[[ Data under study, beginning ]]
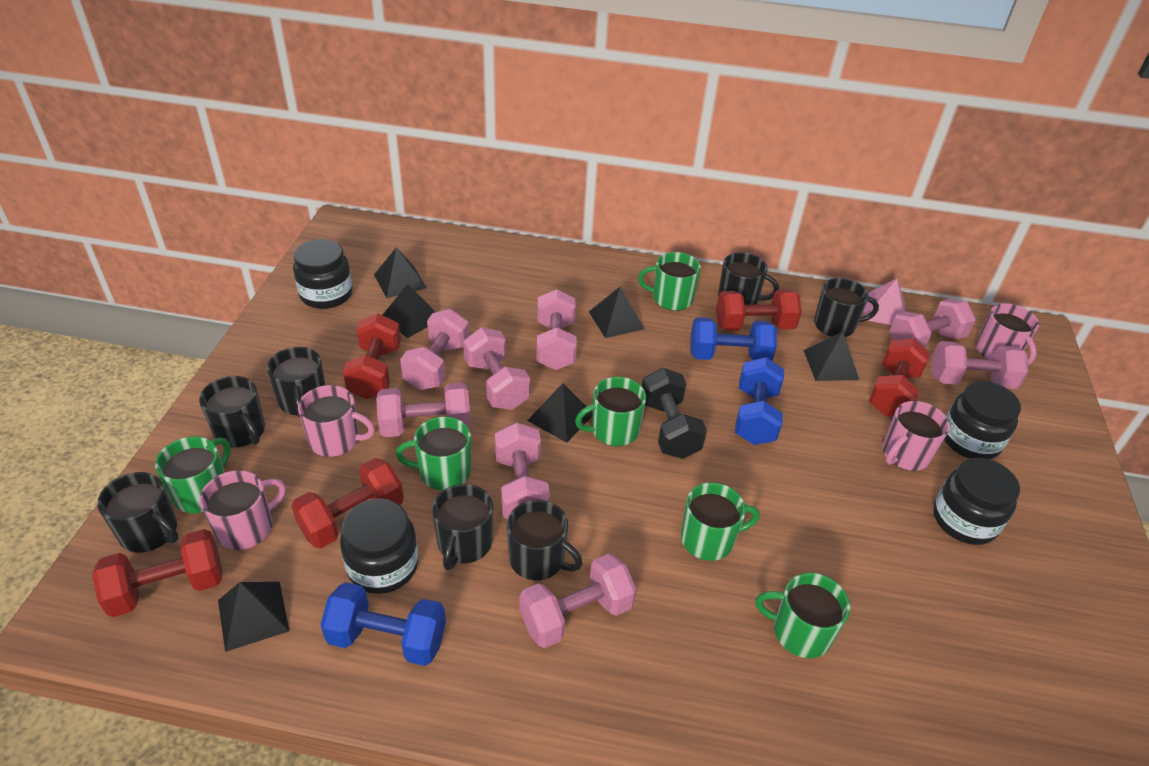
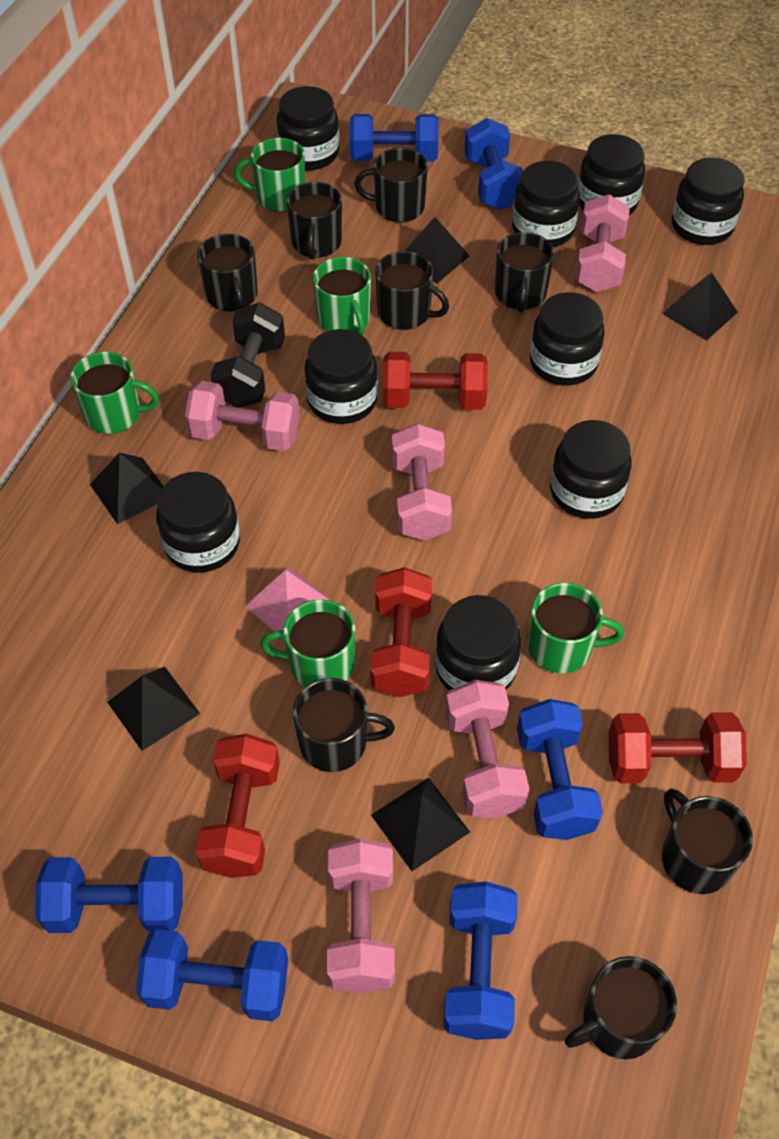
black jar: 4 -> 9
black mug: 7 -> 8
black pyramid: 6 -> 5
blue dumbbell: 3 -> 6
green mug: 6 -> 5
pink dumbbell: 8 -> 5
pink mug: 4 -> 0
red dumbbell: 5 -> 4

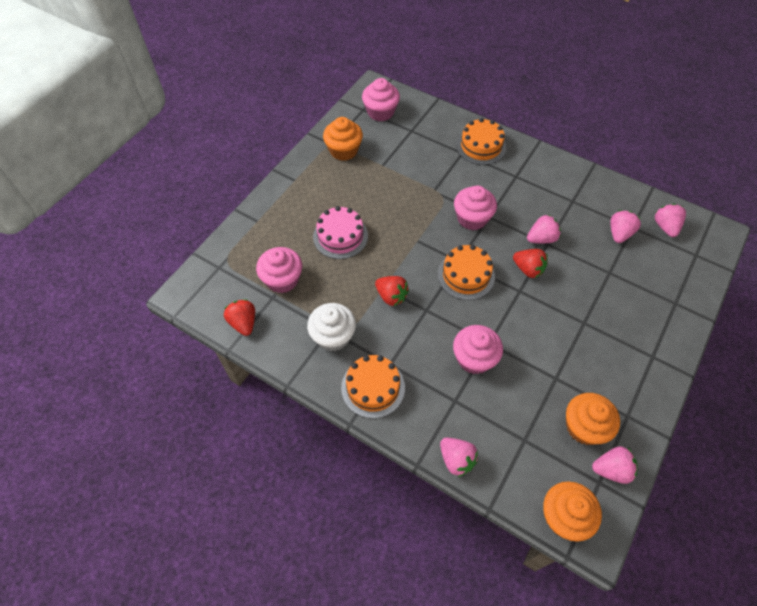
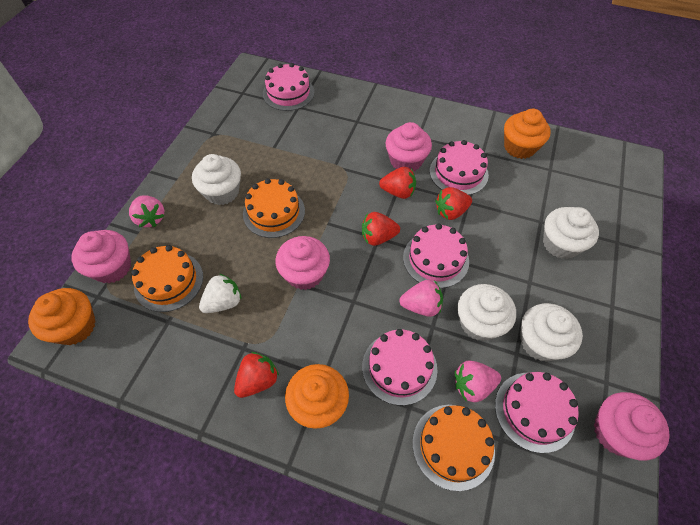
pink cake: 1 -> 5
pink strawberry: 5 -> 3
red strawberry: 3 -> 4
white cupcake: 1 -> 4
white strawberry: 0 -> 1

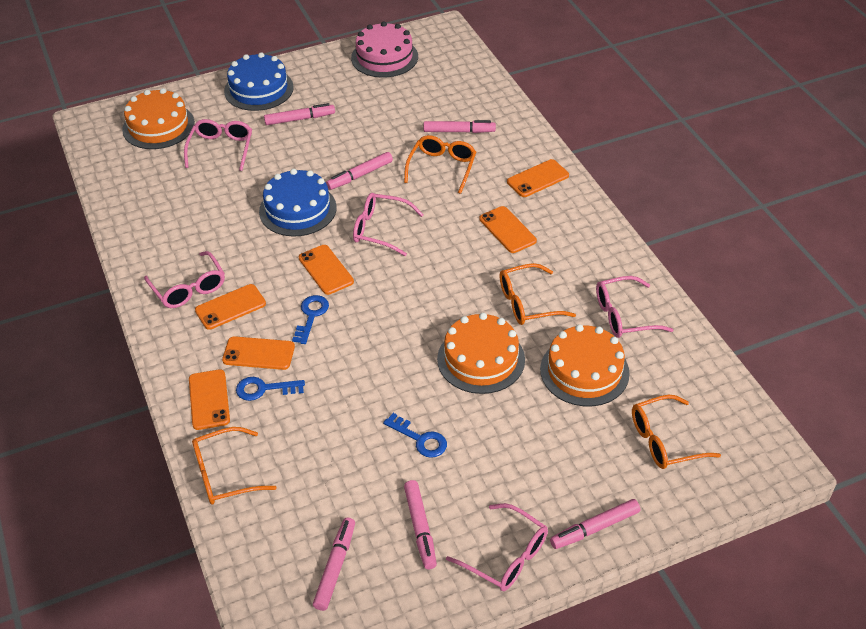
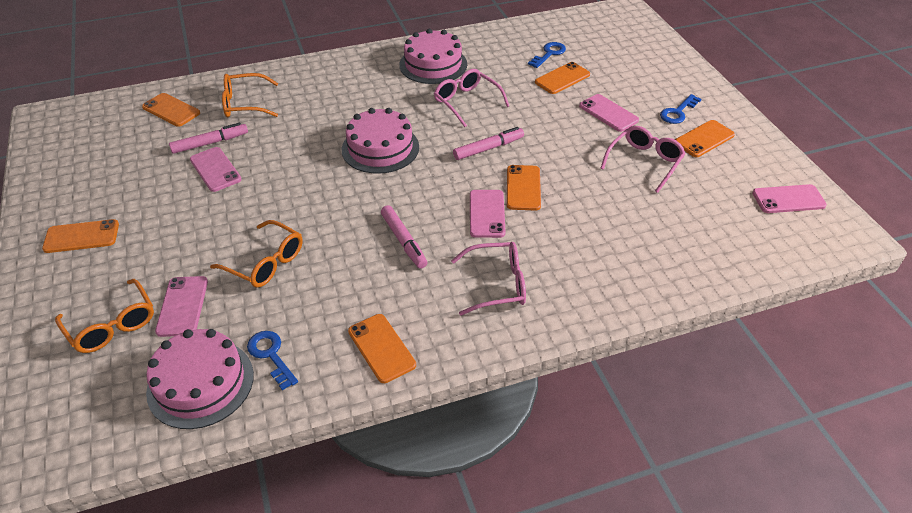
blue cake: 2 -> 0
orange cake: 3 -> 0
orange glasses: 4 -> 3
pink cake: 1 -> 3
pink glasses: 5 -> 3
pink marker: 6 -> 3
pink phone: 0 -> 5

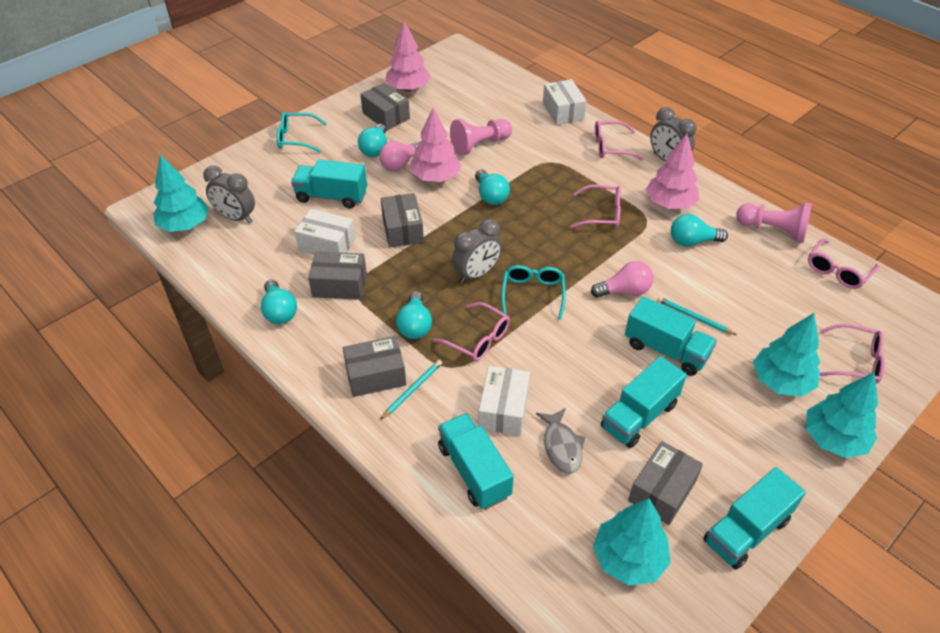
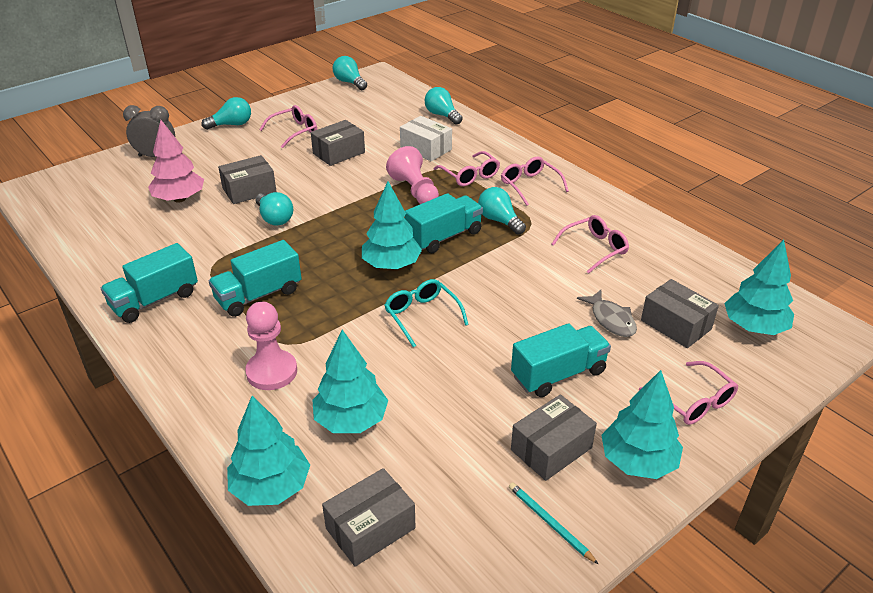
grey clock: 3 -> 1
pink light bulb: 2 -> 0
pink tree: 3 -> 1
turquoise glasses: 2 -> 1
turquoise pencil: 2 -> 1
turquoise tree: 4 -> 5
turquoise truck: 5 -> 4
white box: 3 -> 1

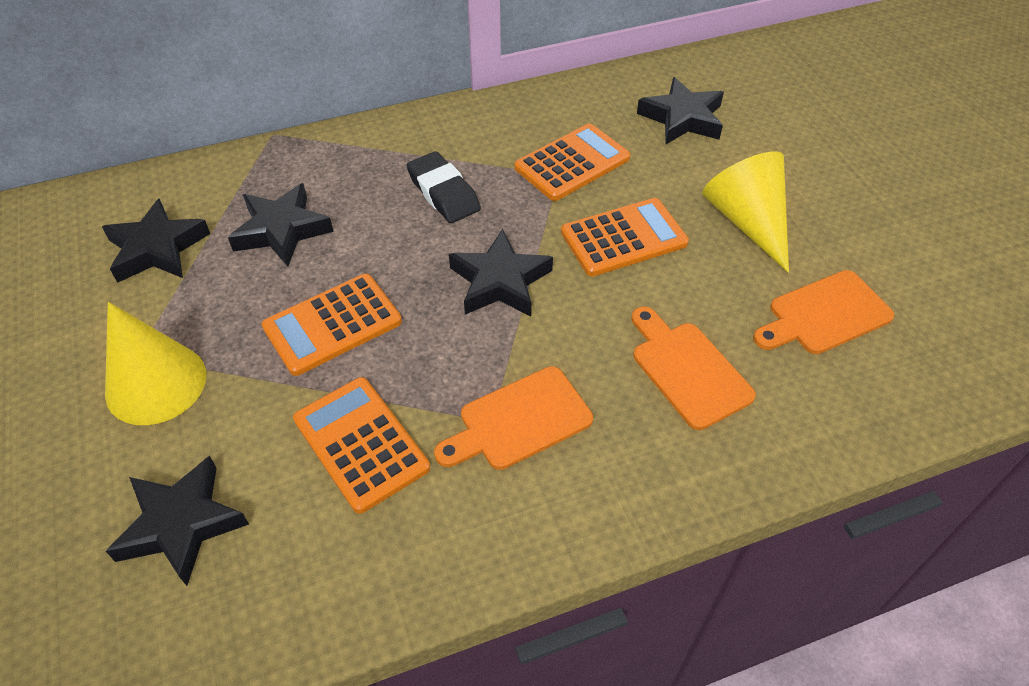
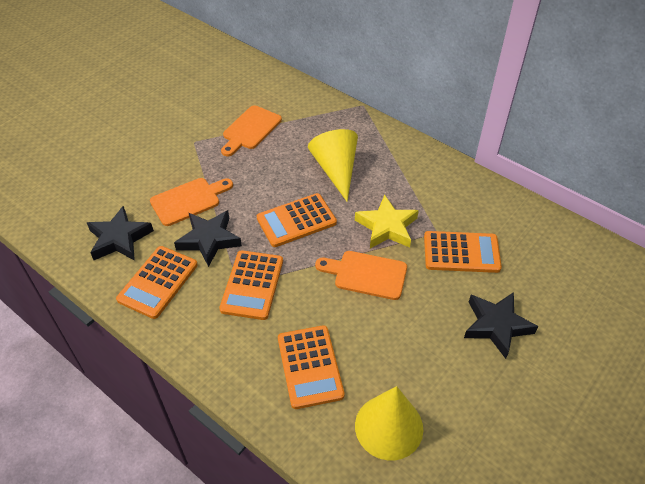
black eraser: 1 -> 0
black star: 5 -> 3
orange calculator: 4 -> 5
yellow star: 0 -> 1

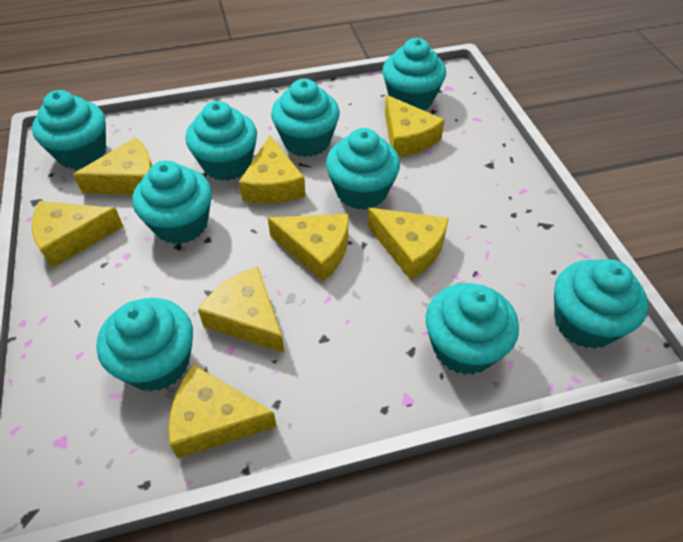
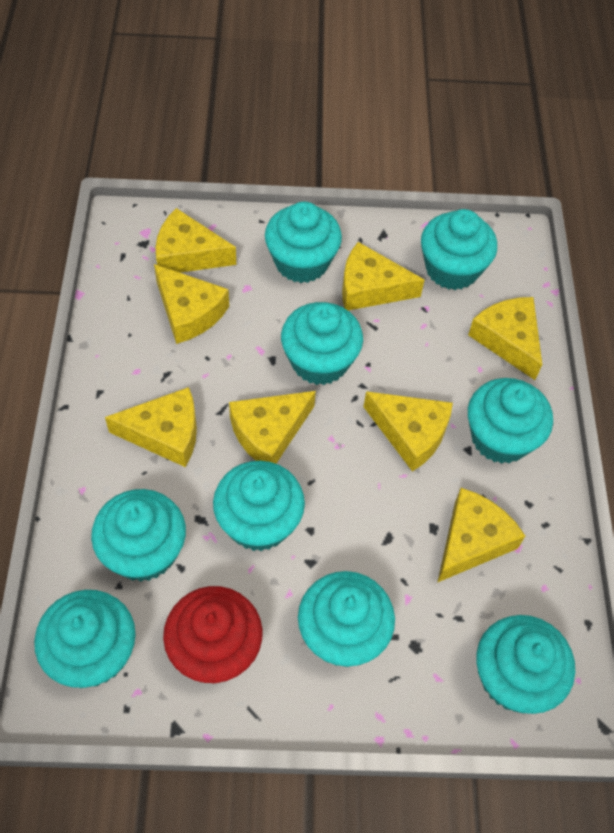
red cupcake: 0 -> 1

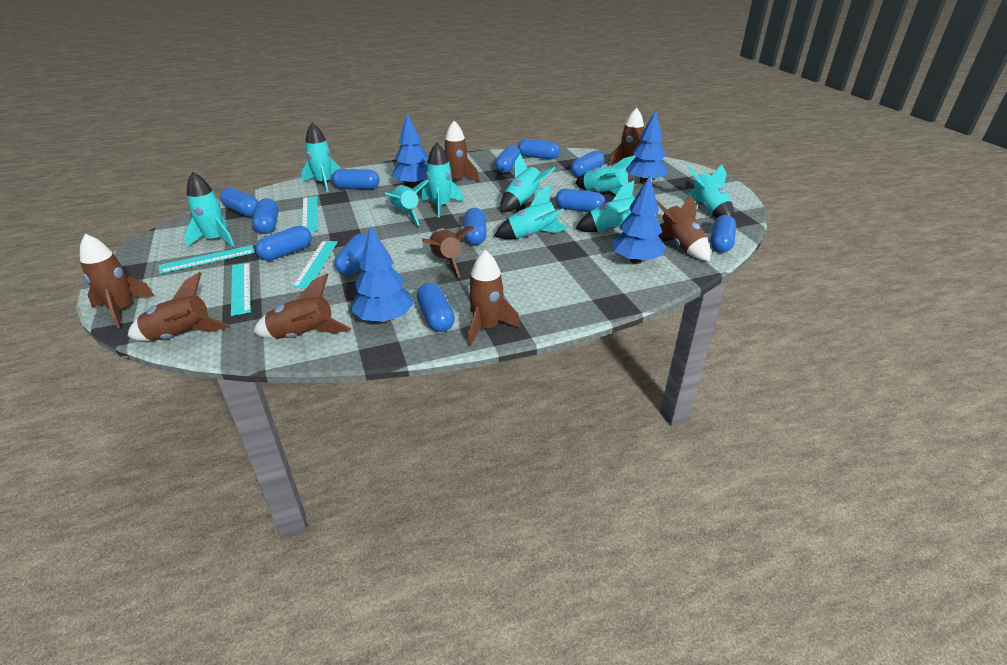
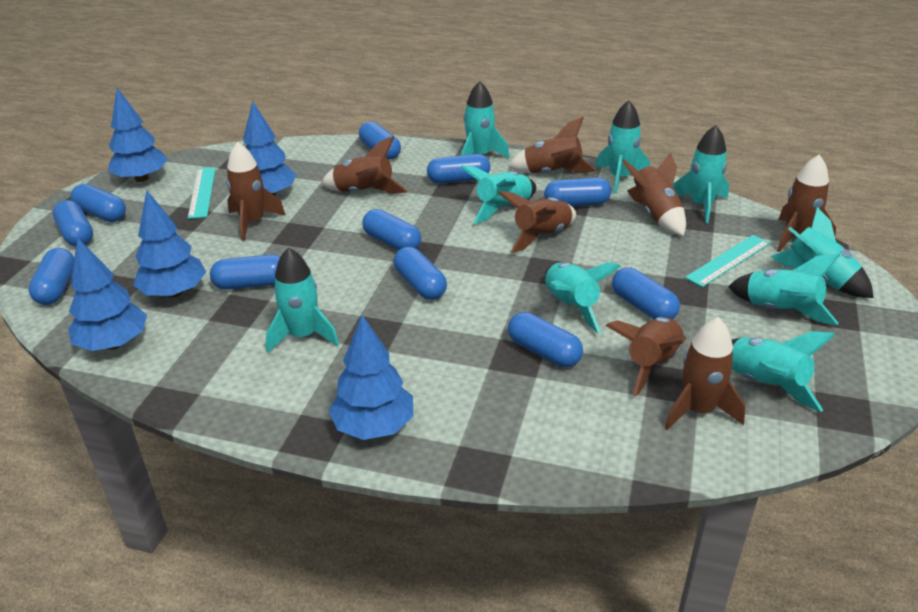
blue capsule: 12 -> 11
blue tree: 4 -> 5
turquoise ruler: 4 -> 2

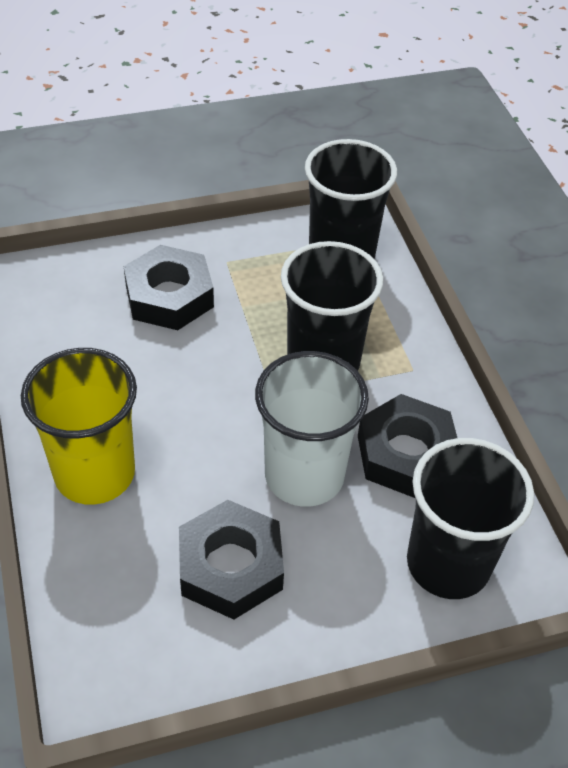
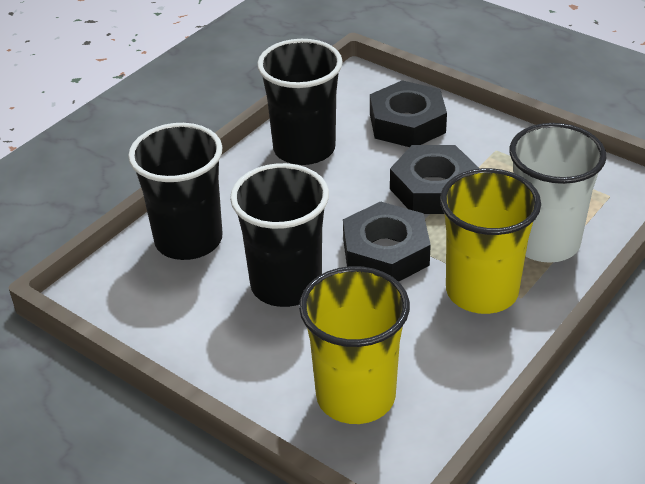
yellow cup: 1 -> 2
[[ Data under study, end ]]
**Your instructions**. Give back exactly, and only, the lines from the one holding "orange calculator: 4 -> 5" through the last line of the entries, with every picture omitted.

**Completed exercise**.
orange calculator: 4 -> 5
yellow star: 0 -> 1

red cupcake: 0 -> 1

blue capsule: 12 -> 11
blue tree: 4 -> 5
turquoise ruler: 4 -> 2

yellow cup: 1 -> 2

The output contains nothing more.